All of the data, word for word and free of pictures, is the expected result.
··· Given entries
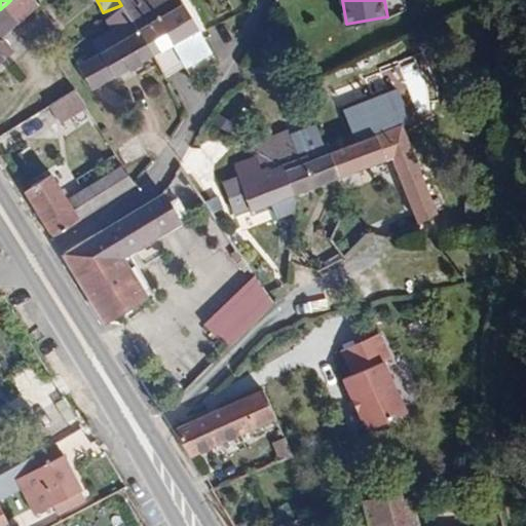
[(173,39),(183,64),(189,75),(209,66),(182,2),(157,16),(155,11),(135,24),(151,52),(173,39)]
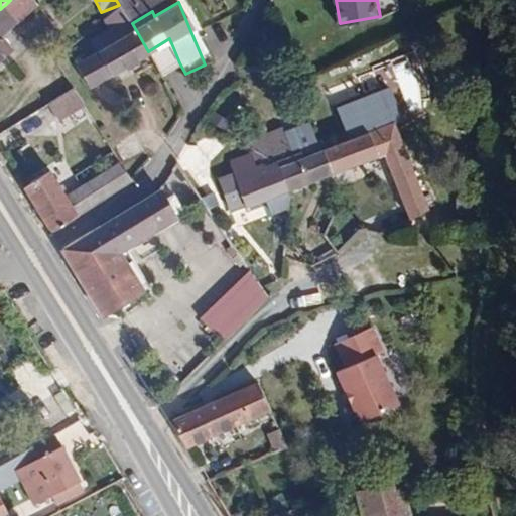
[(0,9),(0,63),(14,51),(2,37),(19,20),(5,5),(0,9)]
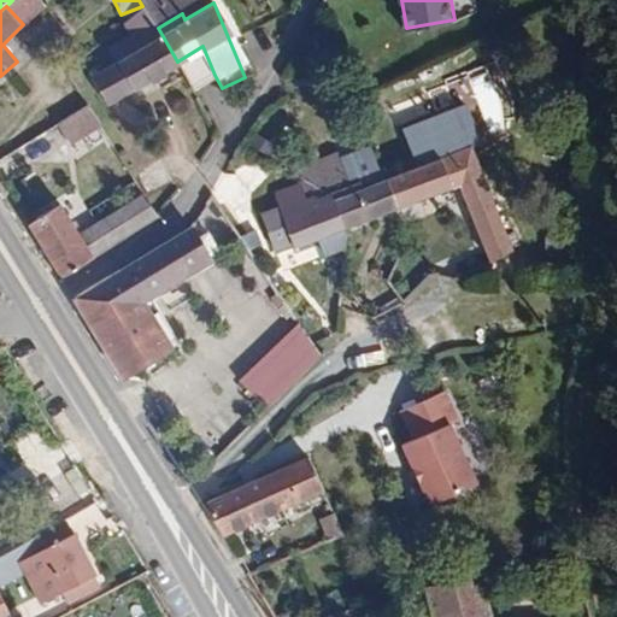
[(106,106),(177,62),(158,28),(142,11),(130,21),(137,35),(82,69),(106,106)]
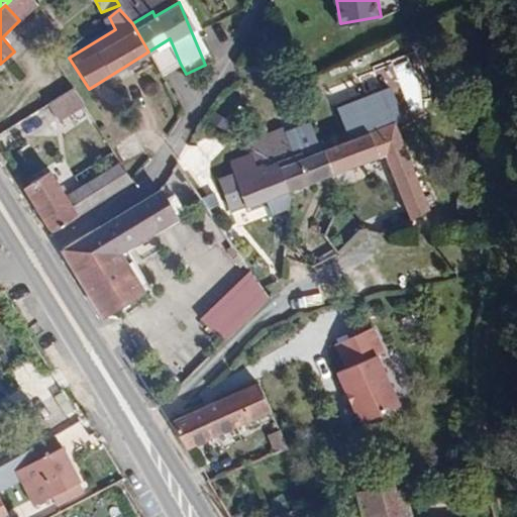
[(148,52),(161,73),(180,63),(170,38),(148,52)]
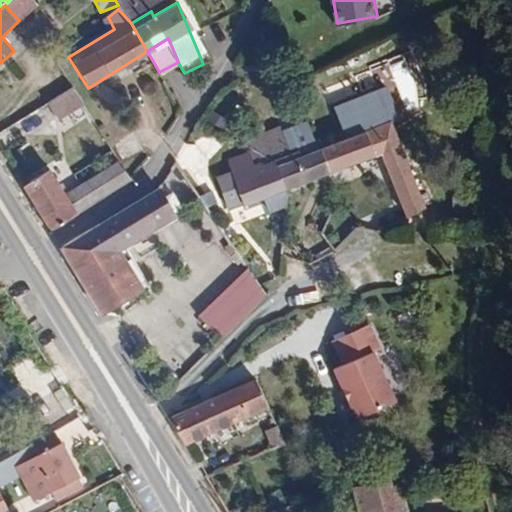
[(73,87),(47,103),(59,124),(60,124),(86,108),(73,87)]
······
> Task response
[(173,39),(183,64),(189,75),(209,66),(182,2),(157,16),(155,11),(135,24),(151,52),(173,39)]
[(0,9),(0,63),(14,51),(2,37),(19,20),(5,5),(0,9)]
[(106,106),(177,62),(158,28),(142,11),(130,21),(137,35),(82,69),(106,106)]
[(148,52),(161,73),(180,63),(170,38),(148,52)]
[(73,87),(47,103),(59,124),(60,124),(86,108),(73,87)]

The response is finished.